## Instruction
At the line that holds "(624, 365) = (463, 138): pink", start repeating, and keep going exactly through the final line of the material; include both ends and skip the pictures.
[Opening Provided entries section]
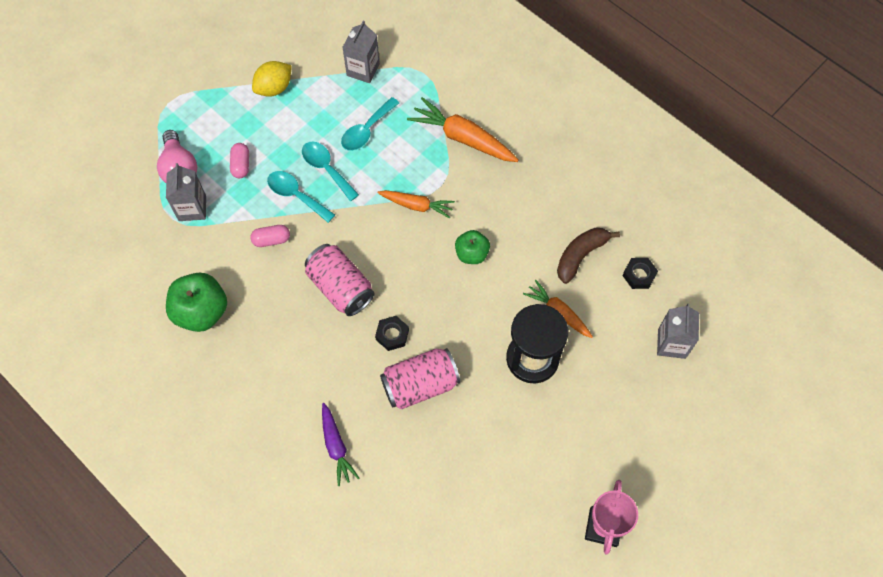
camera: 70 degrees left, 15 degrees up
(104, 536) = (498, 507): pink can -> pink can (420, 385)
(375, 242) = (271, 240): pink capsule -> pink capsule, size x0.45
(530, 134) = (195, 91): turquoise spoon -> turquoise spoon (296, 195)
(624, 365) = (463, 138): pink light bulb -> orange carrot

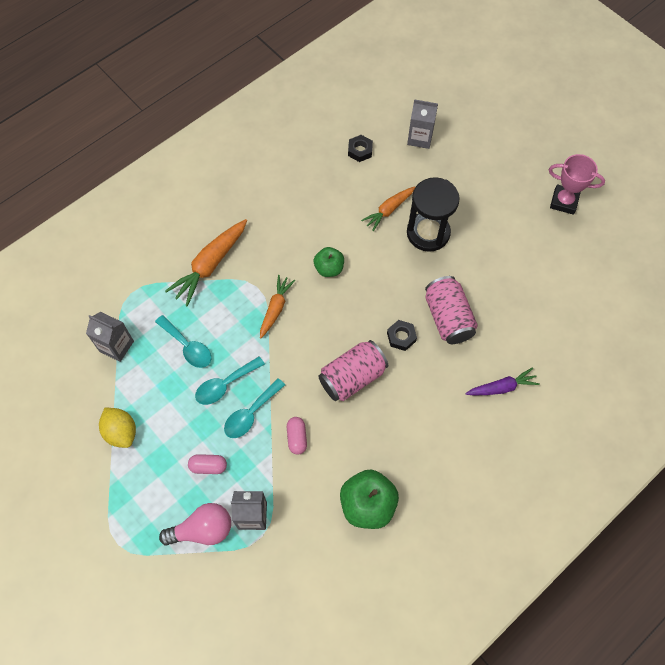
camera: 85 degrees left, 0 degrees up
(580, 255) = (338, 188): brown banana -> none

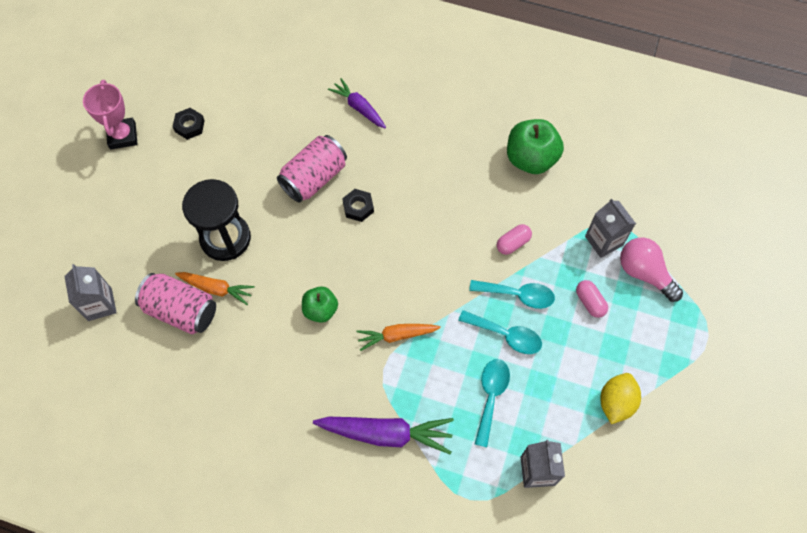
camera: 120 degrees left, 0 degrees up
(210, 265) = (386, 433): orange carrot -> purple carrot
(352, 377) = (425, 228): pink can -> pink can (181, 310)
(360, 150) = (148, 359): black nut -> black nut (189, 126)

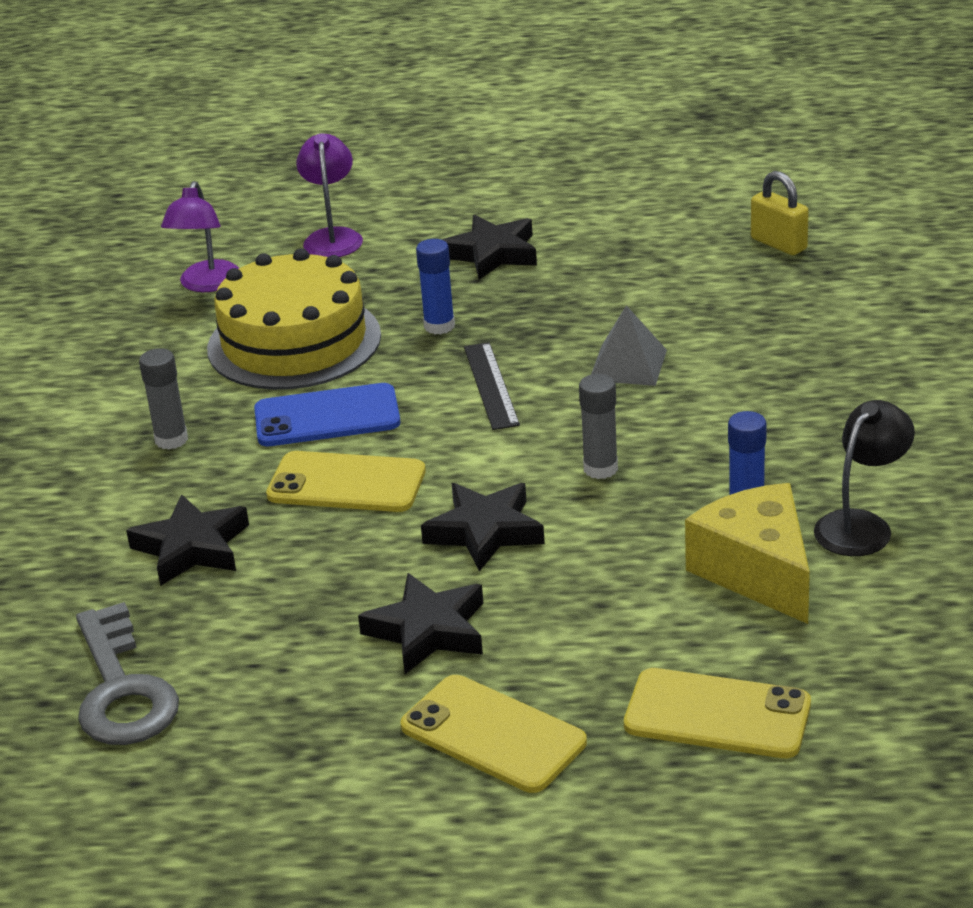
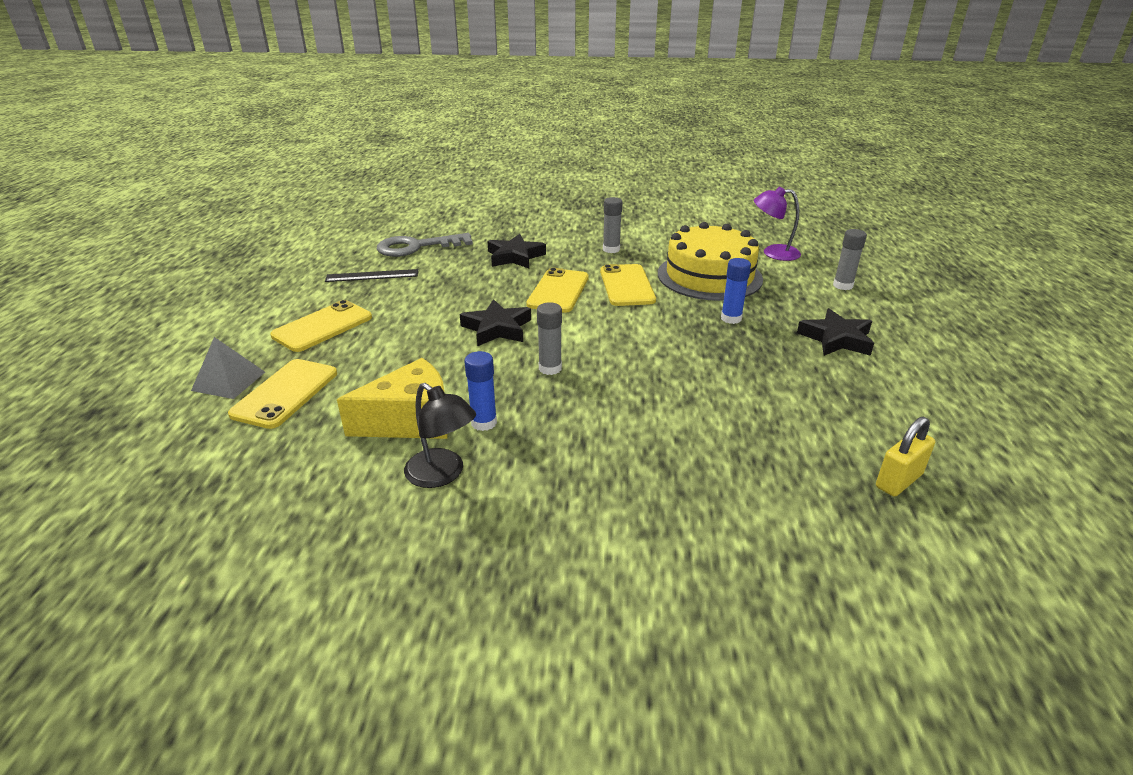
camera: 90 degrees right, 0 degrees up
(327, 417) = (626, 285): blue phone -> yellow phone
(333, 237) = (842, 285): purple lamp -> grey glue stick
(428, 631) = (416, 311): black star -> none
(490, 385) = (656, 334): black ruler -> black ruler (372, 275)
(628, 365) = (680, 386): grey pyramid -> grey pyramid (229, 381)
[Closing Provided entries section]
## Answer to this problem
(624, 365) = (463, 138): pink light bulb -> orange carrot

camera: 85 degrees left, 0 degrees up
(580, 255) = (338, 188): brown banana -> none

camera: 120 degrees left, 0 degrees up
(210, 265) = (386, 433): orange carrot -> purple carrot
(352, 377) = (425, 228): pink can -> pink can (181, 310)
(360, 150) = (148, 359): black nut -> black nut (189, 126)

camera: 90 degrees right, 0 degrees up
(327, 417) = (626, 285): blue phone -> yellow phone
(333, 237) = (842, 285): purple lamp -> grey glue stick
(428, 631) = (416, 311): black star -> none
(490, 385) = (656, 334): black ruler -> black ruler (372, 275)
(628, 365) = (680, 386): grey pyramid -> grey pyramid (229, 381)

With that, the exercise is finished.